Report how many lines of the material contain the string "clef", giving only the number.
+++ Data rows +++
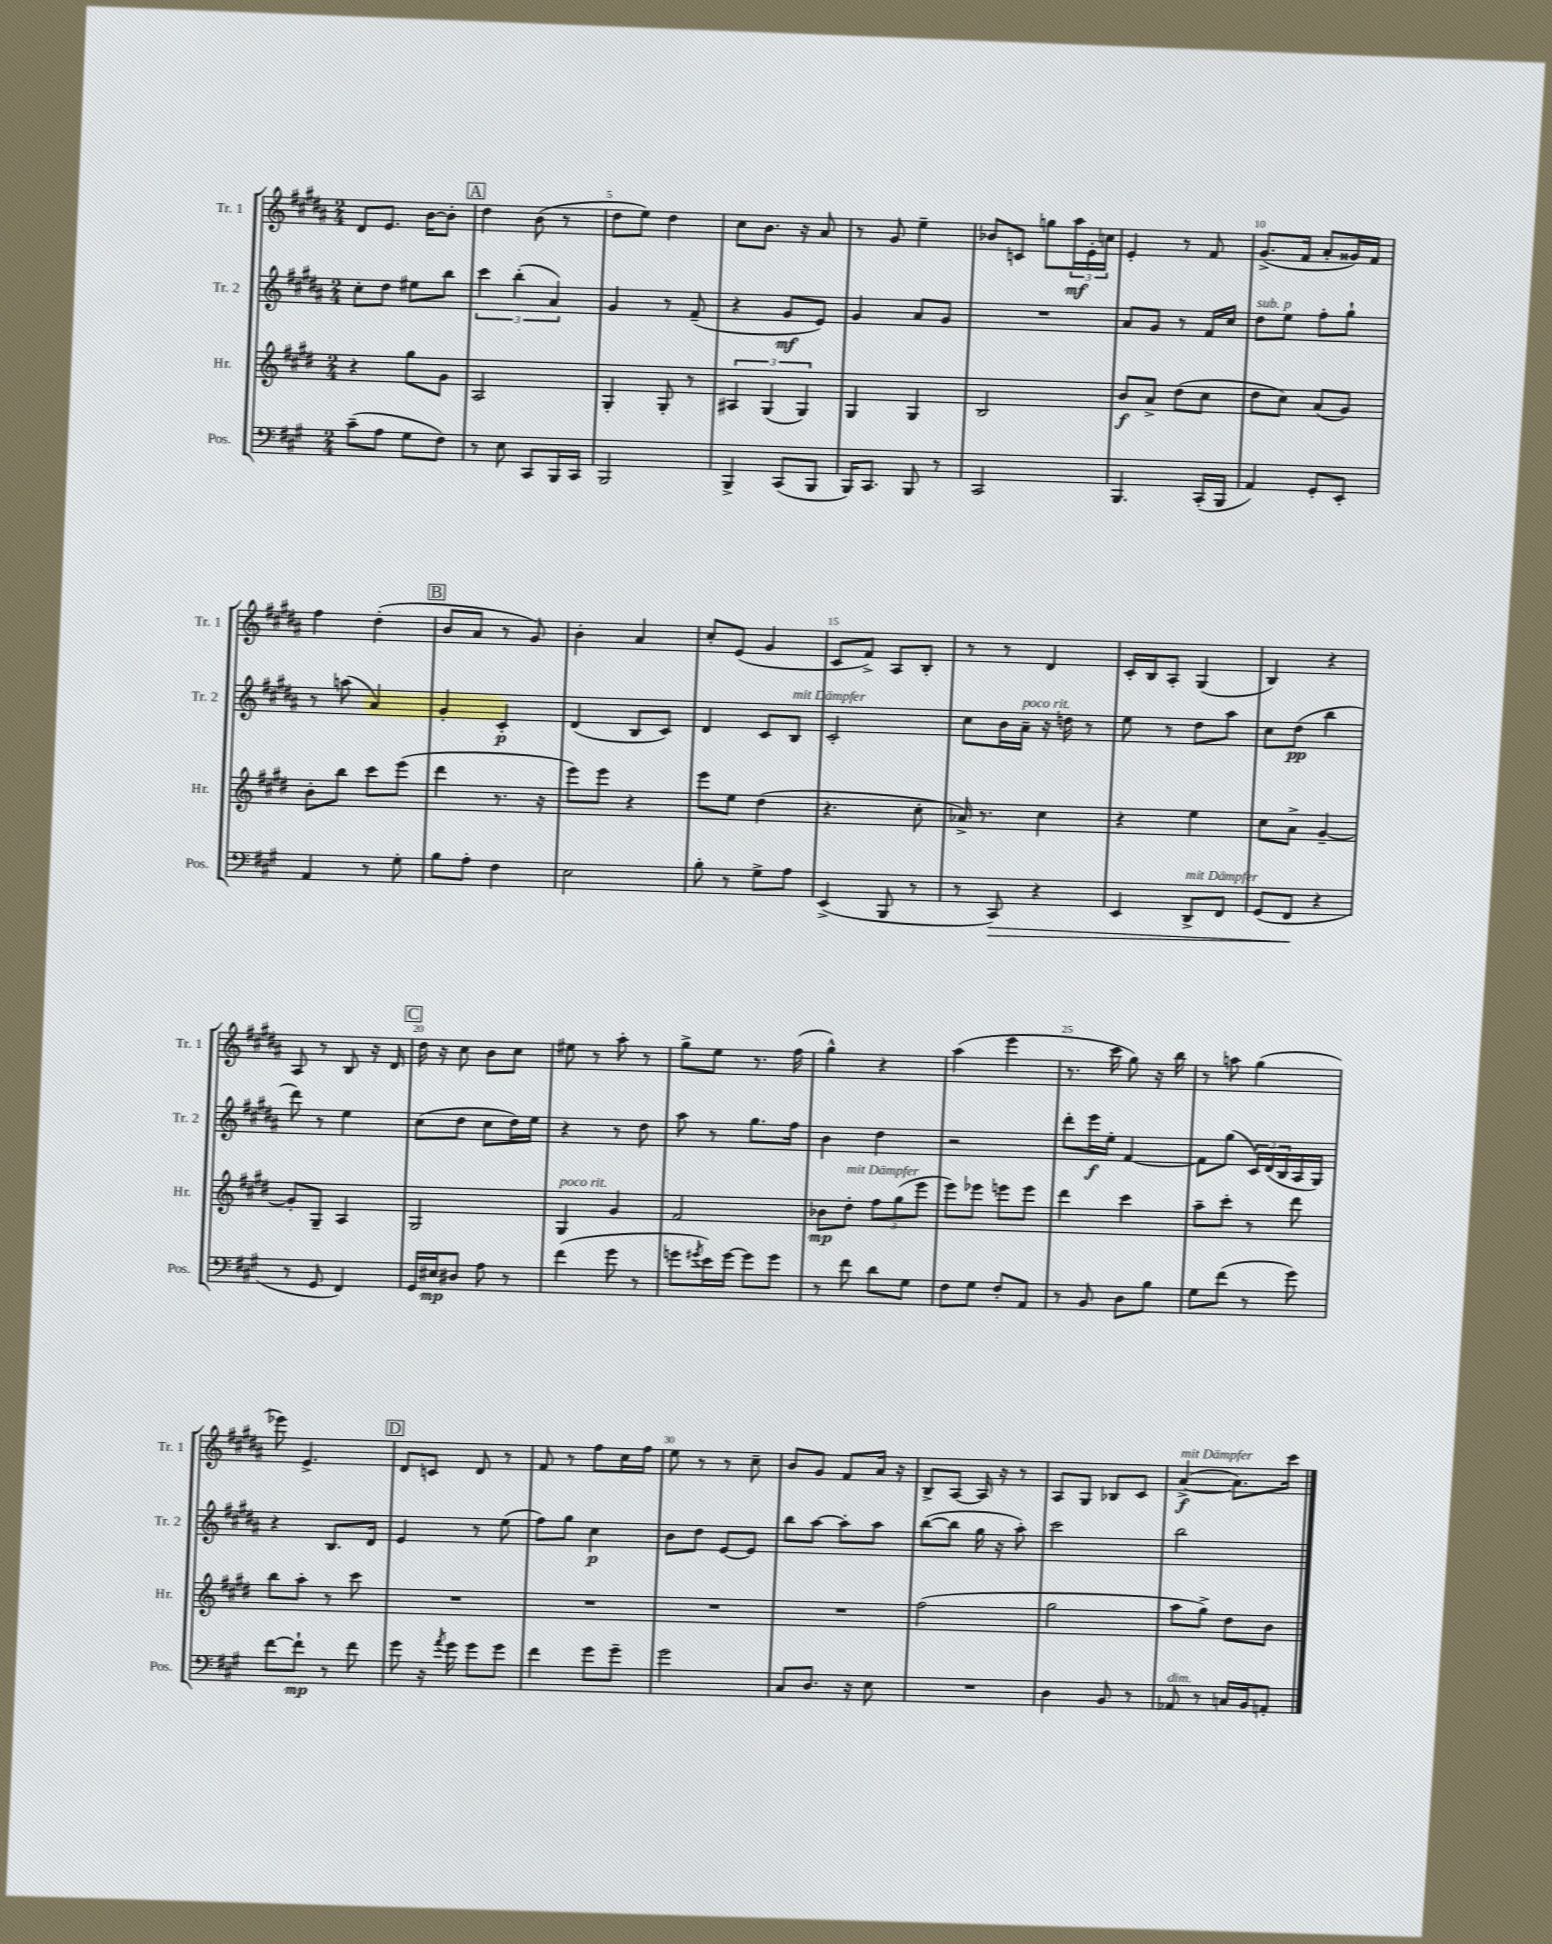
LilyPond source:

<<
\new StaffGroup <<
\new Staff = "s0" \with { instrumentName = "Tr. 1" shortInstrumentName = "Tr. 1" } {
    \clef treble \key b \major \numericTimeSignature \time 2/4
    dis'8 e'8. b'16~ b'8-. |
    \mark \markup { \box "A" } dis''4 b'8( r8 |
    dis''8 e''8) dis''4 |
    cis''8 b'8. r16 ais'8 |
    r8 gis'8 e''4-- |
    bes'8 c'8 g''8 \tuplet 3/2 { ais''16\mf e'16-. c''16 } |
    e'4-. r8 fis'8 |
    gis'8.->( fis'16 ais'8-. gisis'16) fis'16 |
    fis''4 dis''4-.( |
    \mark \markup { \box "B" } b'8 ais'8 r8 gis'8) |
    b'4-. ais'4 |
    cis''8-. e'8( gis'4 |
    cis'8 fis'8->) ais8 b8-. |
    r8 r8 dis'4 |
    cis'16-. b16 ais8-. gis4( |
    b4) r4 |
    ais8 r8 b8 r16 dis'16 |
    \mark \markup { \box "C" } dis''16 r16 cis''8 b'8 cis''8 |
    eis''8 r8 ais''8-. r8 |
    gis''8-> e''8 r8. fis''16( |
    gis''4-^) r4 |
    ais''4( e'''4 |
    r8. cis'''16 gis''8) r16 b''16 |
    r8 a''8 gis''4( |
    ees'''8) e'4.-> |
    \mark \markup { \box "D" } dis'8 c'8 dis'8 r8 |
    fis'8 r8 fis''8 cis''16 fis''16 |
    e''8 r8 r8 cis''8-- |
    b'8 gis'8 fis'8 ais'16 r16 |
    b8-> ais8~ ais16 r16 r8 |
    ais8 gis8 bes8 cis'8 |
    ais'4~->\f^\markup { \italic "mit Dämpfer" }( ais'8.) cis'''16 \bar "|." |
}
\new Staff = "s1" \with { instrumentName = "Tr. 2" shortInstrumentName = "Tr. 2" } {
    \clef treble \key b \major \numericTimeSignature \time 2/4
    cis''8-. dis''8 eis''8 b''8 |
    \mark \markup { \box "A" } \tuplet 3/2 { cis'''4 b''4-.( ais'4) } |
    gis'4 r8 fis'8--( |
    r4 gis'8\mf e'8) |
    gis'4 ais'8 gis'8 |
    R2 |
    ais'8 gis'8 r8 fis'16 cis''16 |
    dis''8^\markup { \italic "sub. p" } e''8 fis''8-. gis''8-! |
    r8 a''8( ais'4) |
    \mark \markup { \box "B" } gis'4-. cis'4-.\p |
    dis'4( b8 cis'8) |
    dis'4 cis'8 b8^\markup { \italic "mit Dämpfer" } |
    cis'2-. |
    cis''8 b'16 ais'16--^\markup { \italic "poco rit." } r16 d''16 r8 |
    e''8 r8 dis''8 ais''8 |
    cis''8 dis''8\pp( b''4 |
    dis'''8) r8 e''4 |
    \mark \markup { \box "C" } cis''8( dis''8 cis''8 dis''16) e''16 |
    r4 r8 dis''8 |
    ais''8 r8 gis''8. fis''16 |
    b'4 dis''4 |
    r2 |
    dis'''8-. e'''16\f e''16-. fis'4~ |
    fis'8 gis''8( \tuplet 3/2 { cis'16) dis'16( b16 } ais16 gis16) |
    r4 b8. dis'16 |
    \mark \markup { \box "D" } e'4 r8 e''8( |
    fis''8) gis''8 cis''4\p |
    b'8 dis''8 e'8~ e'8 |
    b''8 ais''8~ ais''8-. ais''8 |
    b''8~( b''8 gis''16 r16 ais''8-.) |
    cis'''2 |
    b''2 \bar "|." |
}
\new Staff = "s2" \with { instrumentName = "Hr." shortInstrumentName = "Hr." } {
    \clef treble \key e \major \numericTimeSignature \time 2/4
    r4 gis''8 gis'8 |
    \mark \markup { \box "A" } a2 |
    gis4-. gis8-. r8 |
    \tuplet 3/2 { ais4 gis4( gis4) } |
    gis4 gis4 |
    b2 |
    b'8\f a'8-> dis''8( cis''8 |
    dis''8 cis''8) a'8( gis'8) |
    b'8-. b''8 cis'''8 e'''8( |
    \mark \markup { \box "B" } dis'''4 r8. r16 |
    e'''8) e'''8 r4 |
    e'''8 e''8 dis''4( |
    r4. cis''8-. |
    aes'16->) r8. cis''4 |
    r4 e''4 |
    cis''8 a'8-> gis'4~-- |
    gis'8-. gis8-- a4 |
    \mark \markup { \box "C" } gis2 |
    gis4^\markup { \italic "poco rit." } gis'4 |
    fis'2 |
    bes'8\mp dis''8-.^\markup { \italic "mit Dämpfer" } \tuplet 3/2 { fis''8 gis''8( e'''8 } |
    e'''8) ees'''8 e'''8 e'''8 |
    dis'''4 cis'''4 |
    a''8-- cis'''8-. r8 dis'''8 |
    b''8 a''8-. r8 cis'''8 |
    \mark \markup { \box "D" } R2 |
    R2 |
    R2 |
    R2 |
    fis''2( |
    gis''2 |
    a''8 gis''8->) dis''8 b'8 \bar "|." |
}
\new Staff = "s3" \with { instrumentName = "Pos." shortInstrumentName = "Pos." } {
    \clef bass \key a \major \numericTimeSignature \time 2/4
    cis'8--( a8 gis8 fis8) |
    \mark \markup { \box "A" } r8 e8 cis,8 b,,16 cis,16 |
    b,,2 |
    b,,4-> cis,8( b,,8 |
    b,,16) cis,8. b,,8 r8 |
    cis,2 |
    b,,4. cis,16-.( b,,16 |
    a,4) gis,8-. e,8-. |
    a,4 r8 gis8-. |
    \mark \markup { \box "B" } b8 a8-. fis4 |
    e2 |
    b8-. r8 gis8-> a8 |
    e,4->( b,,8 r8 |
    r8 cis,8\>) r4 |
    e,4 d,8->^\markup { \italic "mit Dämpfer" } fis,8 |
    gis,8( fis,8\! r4 |
    r8 gis,8 fis,4) |
    \mark \markup { \box "C" } gis,16 eis16\mp dis8 a8 r8 |
    fis'4( gis'8 r8 |
    g'8 \acciaccatura { gis'8 } e'16) gis'16~ gis'8 gis'8 |
    r8 fis'8 d'8 gis8 |
    fis8 gis8 fis8-. a,8 |
    r8 b,8 d8 b8 |
    gis8 fis'8( r8 gis'8) |
    fis'8~ fis'8-!\mp r8 fis'8 |
    \mark \markup { \box "D" } gis'8 r16 \acciaccatura { a'8 } gis'16 gis'8 gis'8 |
    fis'4 gis'8 gis'8-- |
    gis'2 |
    cis8 d8. r16 e8 |
    R2 |
    d4 b,8 r8 |
    aes,8^\markup { \italic "dim." } r8 c16 b,16 a,8-. \bar "|." |
}
>>
>>
\layout { \context { \Score currentBarNumber = #3 \override BarNumber.break-visibility = ##(#f #t #t) barNumberVisibility = #(every-nth-bar-number-visible 5) } }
+++
# Task output:
4